- [RECORDS SUPPLIED]:
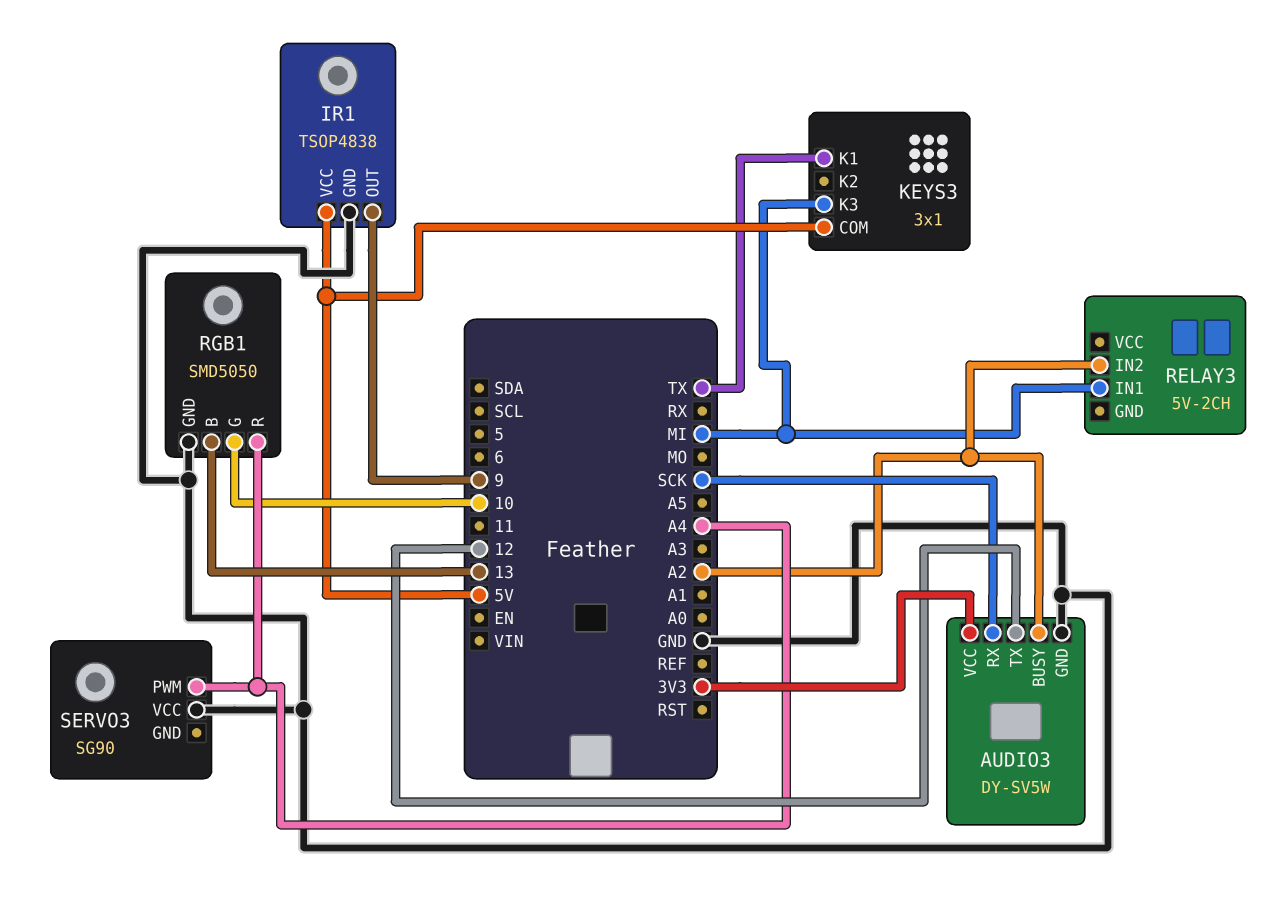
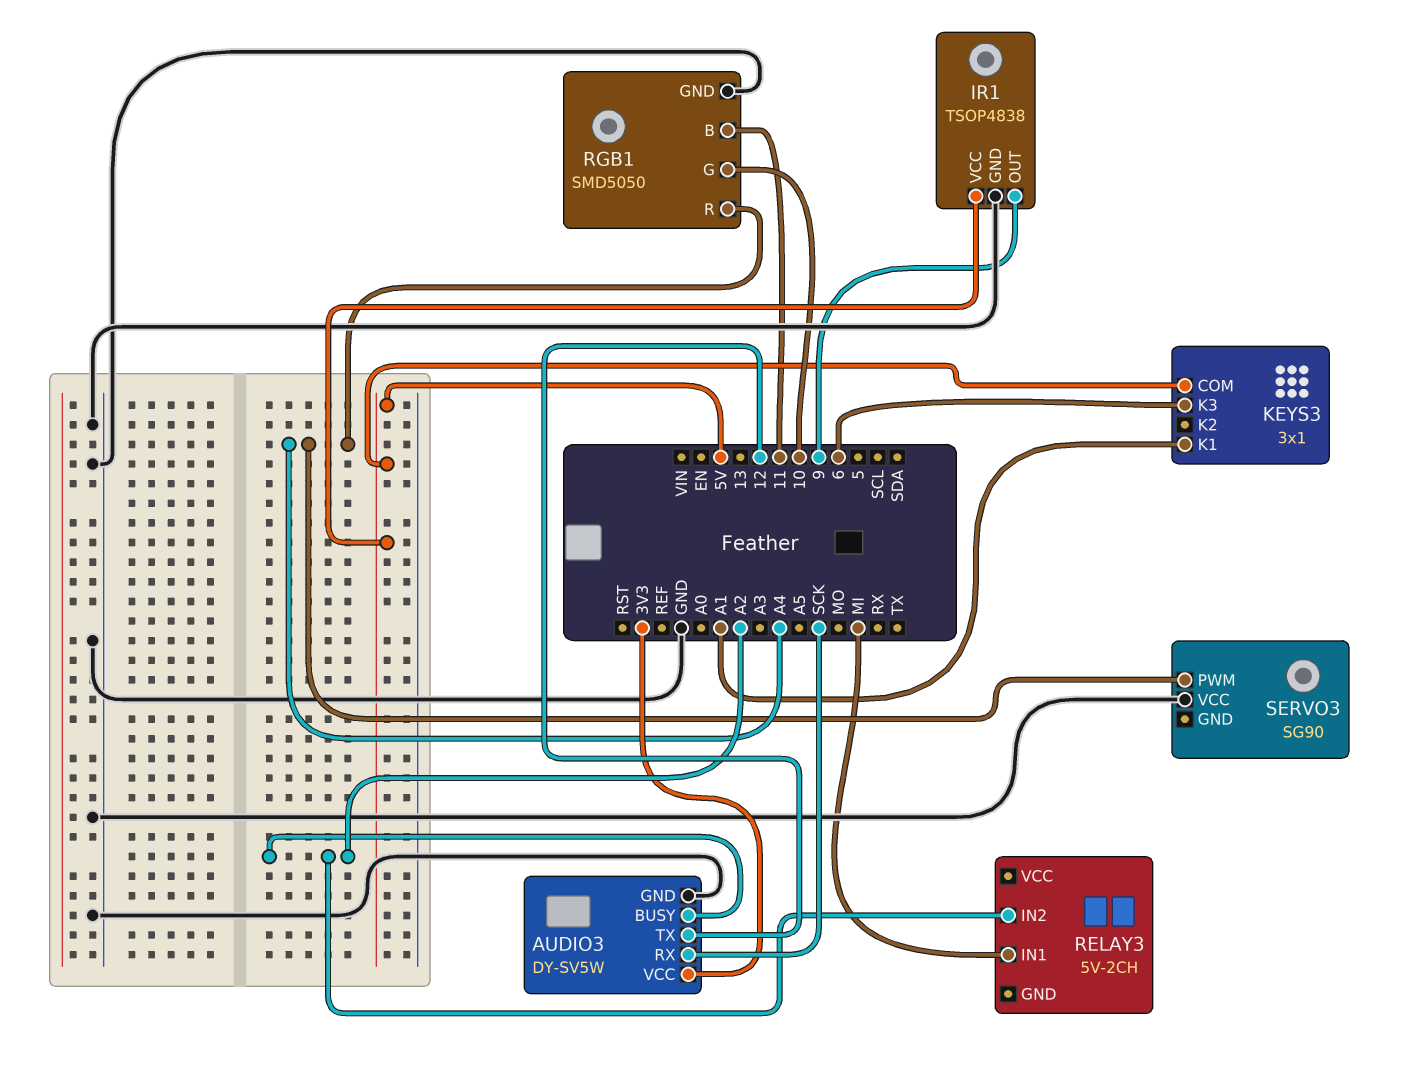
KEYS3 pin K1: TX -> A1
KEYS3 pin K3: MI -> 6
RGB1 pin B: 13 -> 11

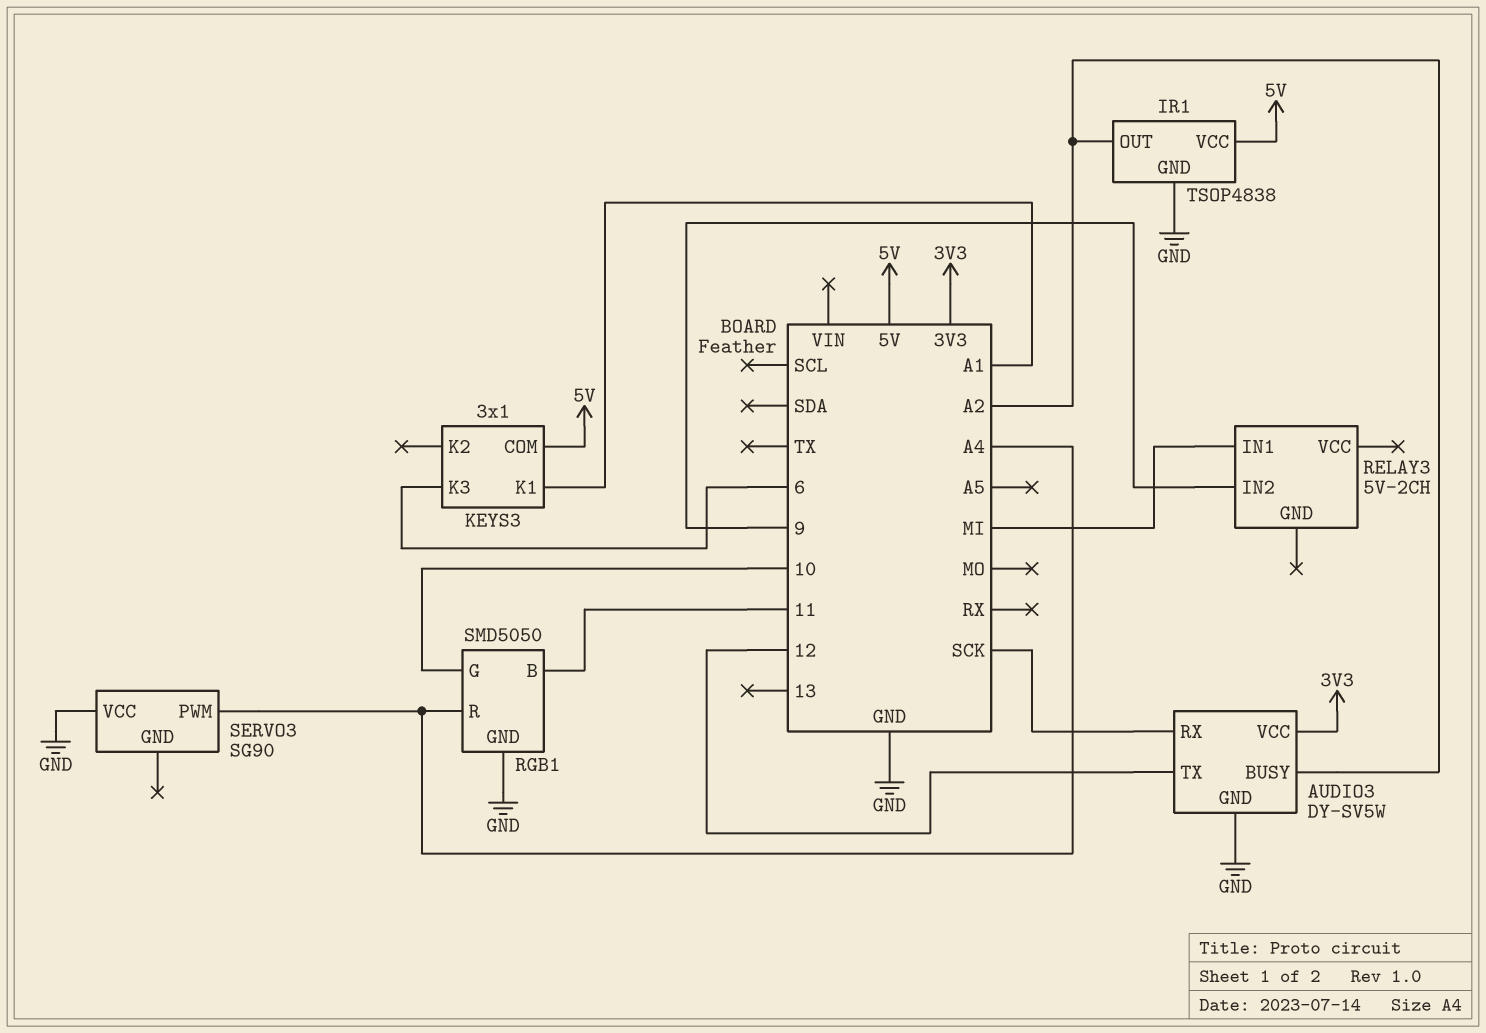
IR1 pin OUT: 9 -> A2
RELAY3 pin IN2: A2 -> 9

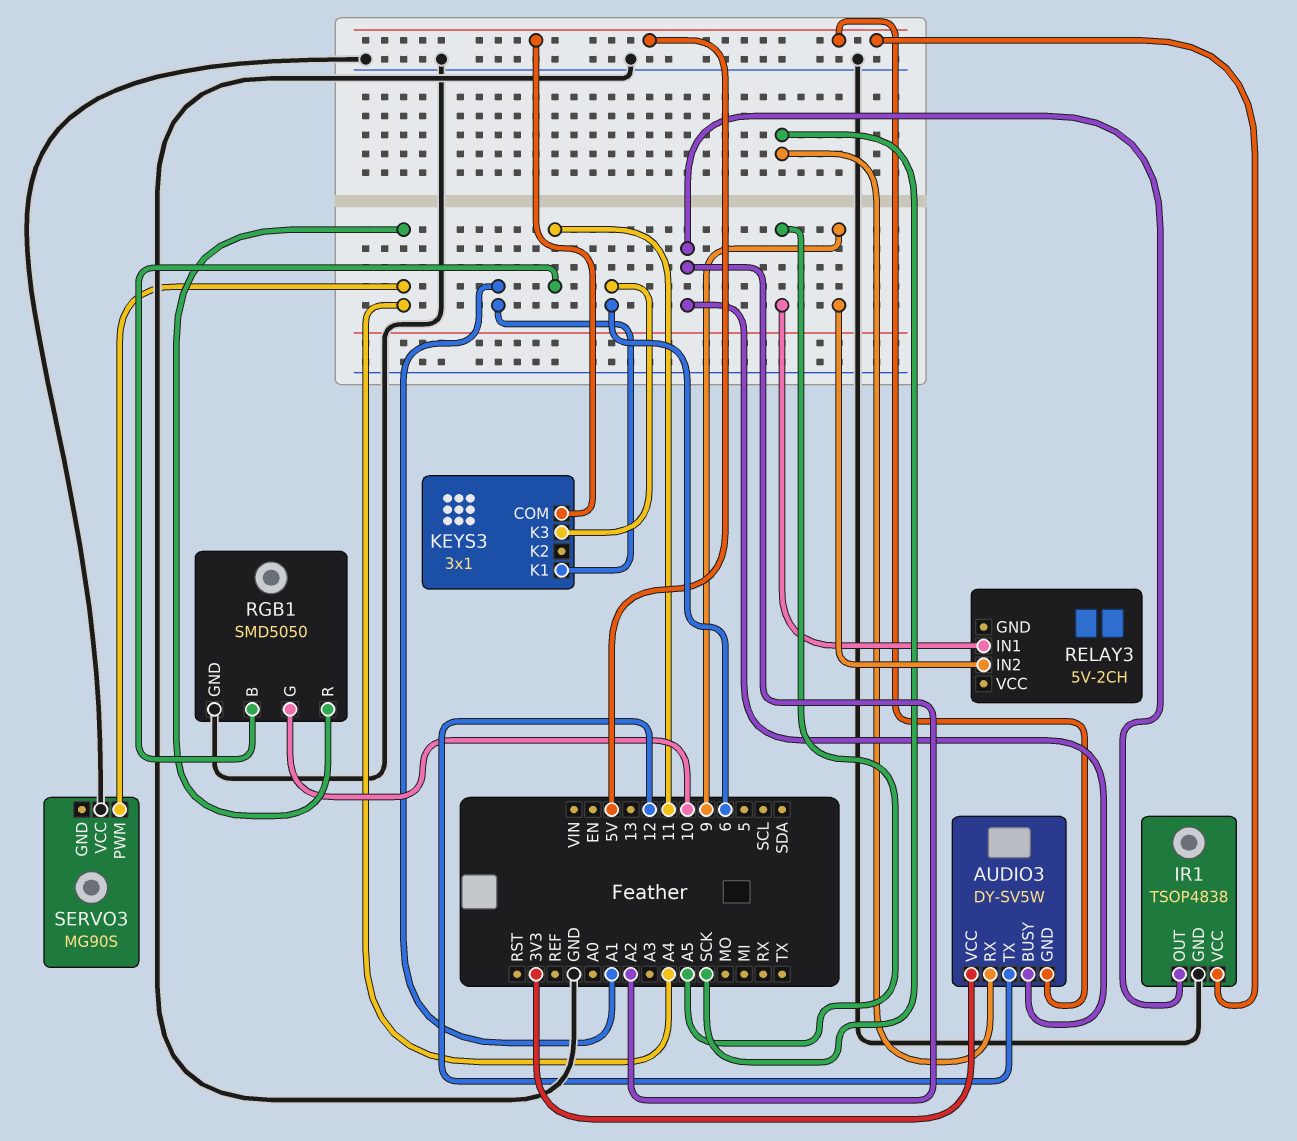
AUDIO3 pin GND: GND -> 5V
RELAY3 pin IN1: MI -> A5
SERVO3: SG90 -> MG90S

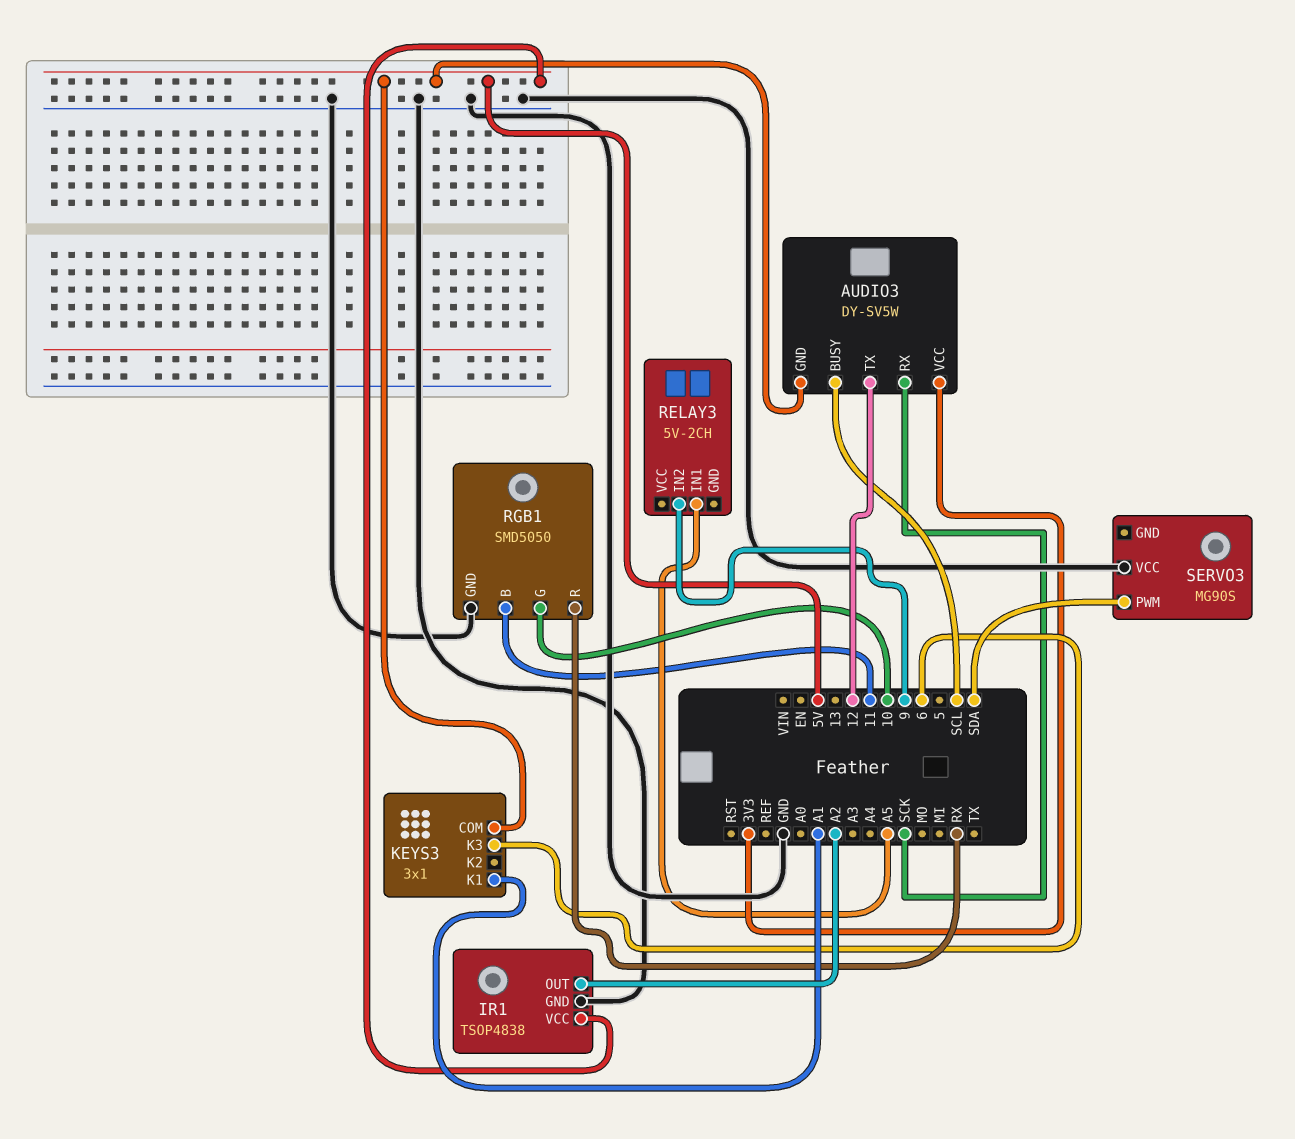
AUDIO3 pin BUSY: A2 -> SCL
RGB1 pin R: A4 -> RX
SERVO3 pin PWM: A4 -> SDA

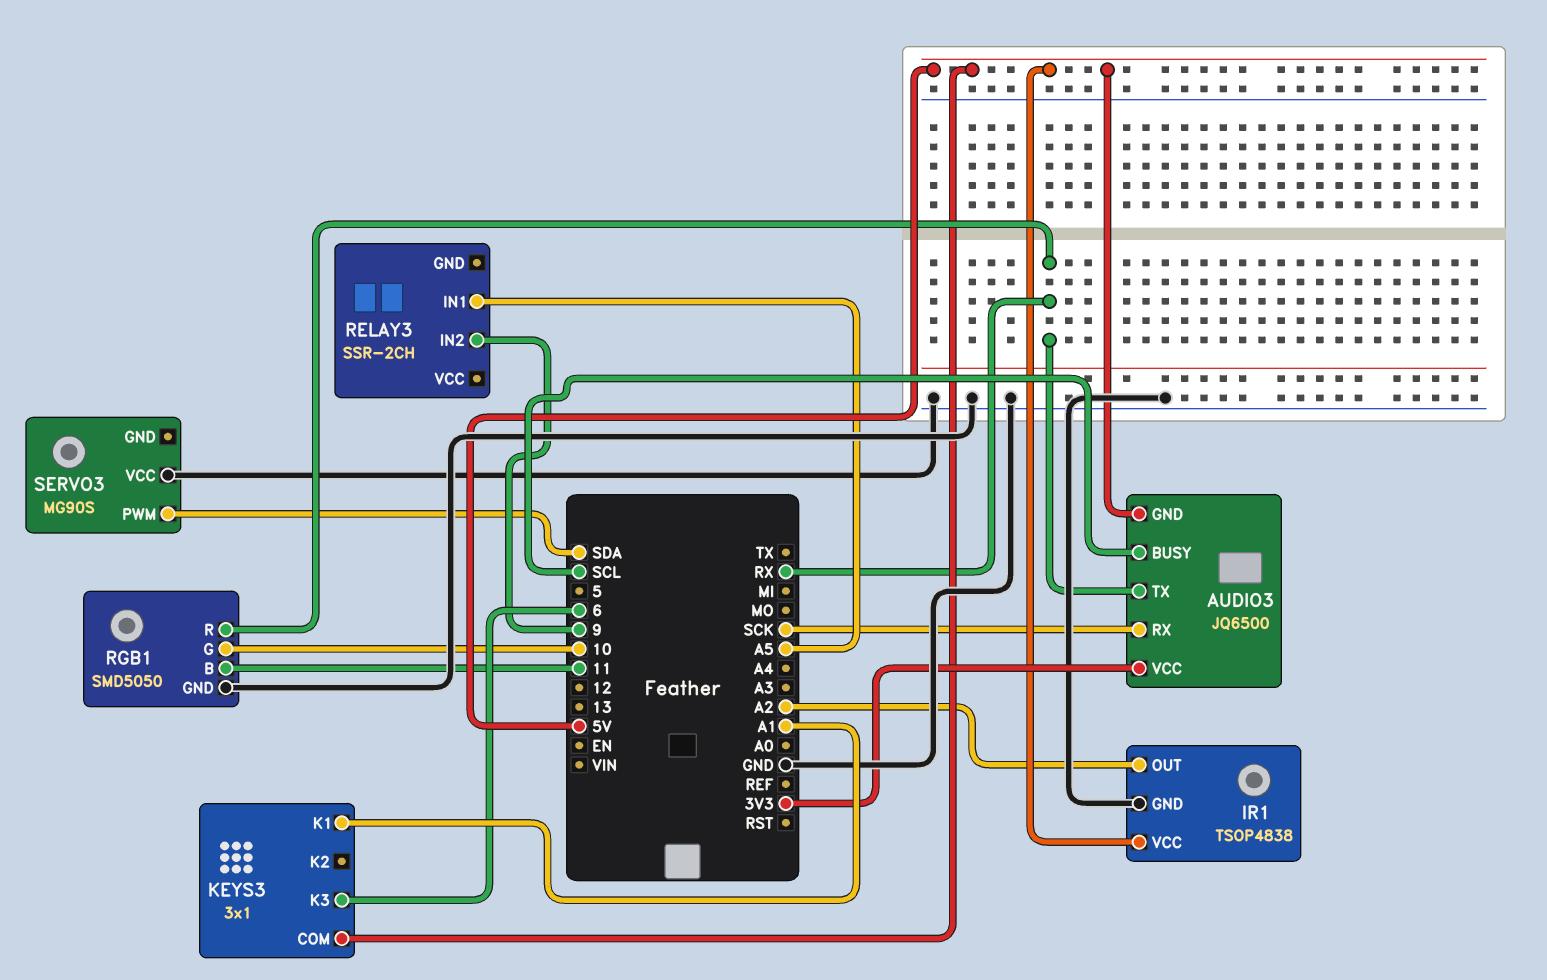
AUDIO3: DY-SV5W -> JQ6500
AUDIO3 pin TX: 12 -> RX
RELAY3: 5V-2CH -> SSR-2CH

- [EXERCISE]: Please reproduce the data above word for word, skipping all images.

- [YOUR RESPONSE]:
KEYS3 pin K1: TX -> A1
KEYS3 pin K3: MI -> 6
RGB1 pin B: 13 -> 11

IR1 pin OUT: 9 -> A2
RELAY3 pin IN2: A2 -> 9

AUDIO3 pin GND: GND -> 5V
RELAY3 pin IN1: MI -> A5
SERVO3: SG90 -> MG90S

AUDIO3 pin BUSY: A2 -> SCL
RGB1 pin R: A4 -> RX
SERVO3 pin PWM: A4 -> SDA

AUDIO3: DY-SV5W -> JQ6500
AUDIO3 pin TX: 12 -> RX
RELAY3: 5V-2CH -> SSR-2CH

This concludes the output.